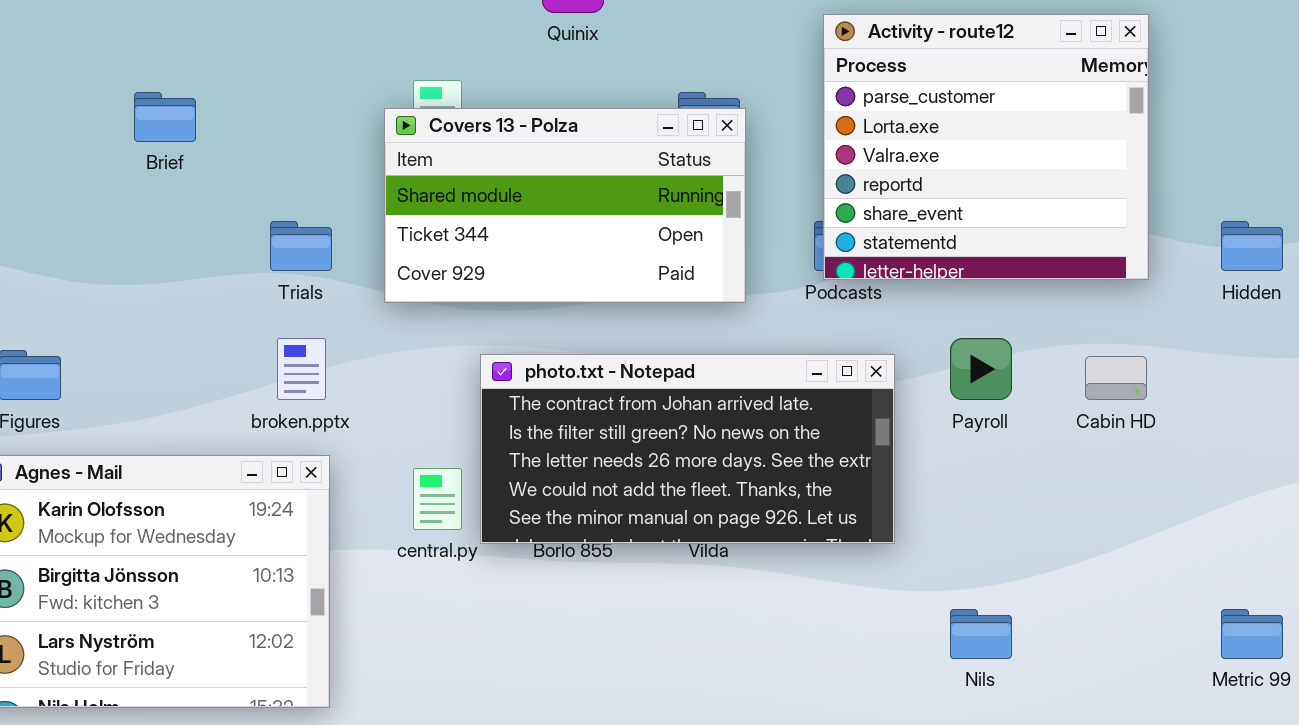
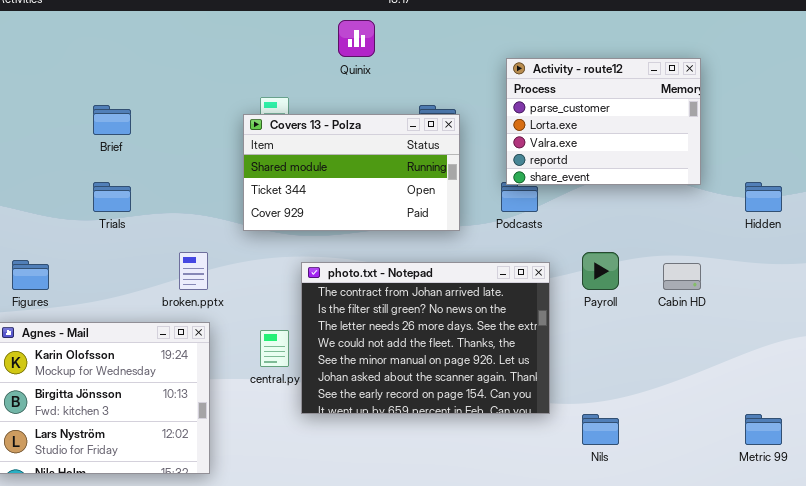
Activity - route12: [823,14,1149,280] -> [506,58,701,185], resized
Trials: [270,221,332,271] -> [93,182,131,212], moved
photo.txt - Notepad: [480,354,895,544] -> [301,262,550,414], resized

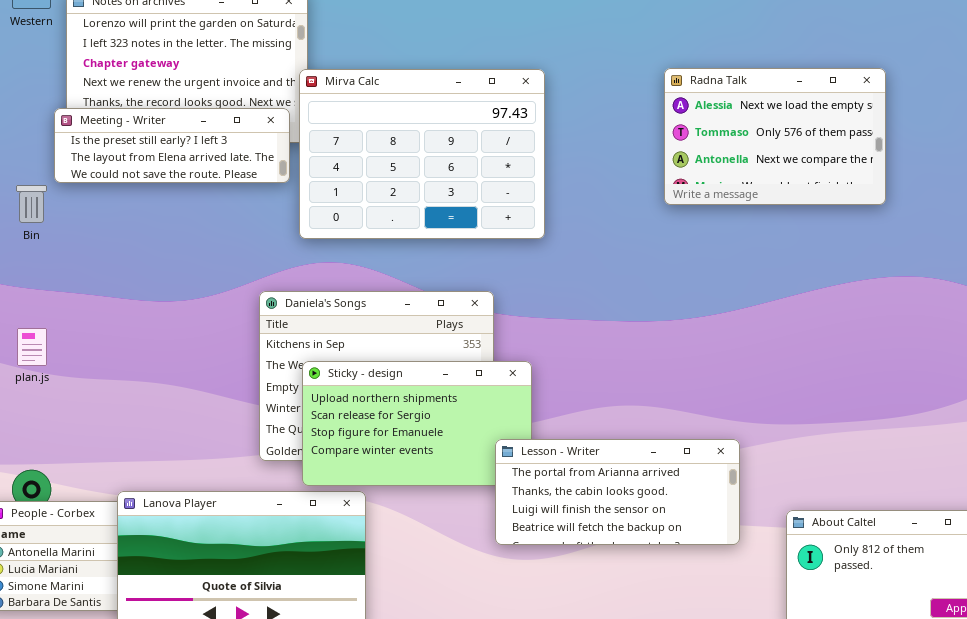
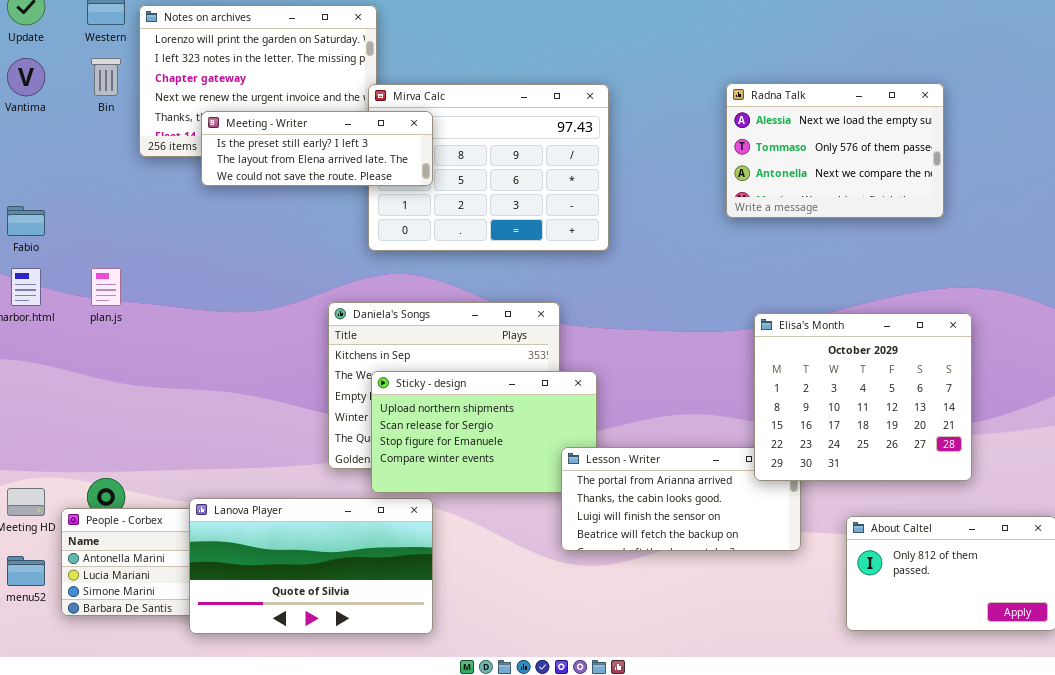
Meeting - Writer: [54,108,290,183] -> [201,111,433,186], moved
Bin: [16,185,47,223] -> [91,58,121,96], moved
Elisa's Month: none -> [754,313,972,481], opened
plan.js: [17,328,47,366] -> [91,268,121,306], moved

Task details: Take the line containing "photo.txt - Notepad: [480,354,895,544]" and every line after it to the end of the records, and restate them verbatim, with no pictures.

Written solution:
photo.txt - Notepad: [480,354,895,544] -> [301,262,550,414], resized

Meeting - Writer: [54,108,290,183] -> [201,111,433,186], moved
Bin: [16,185,47,223] -> [91,58,121,96], moved
Elisa's Month: none -> [754,313,972,481], opened
plan.js: [17,328,47,366] -> [91,268,121,306], moved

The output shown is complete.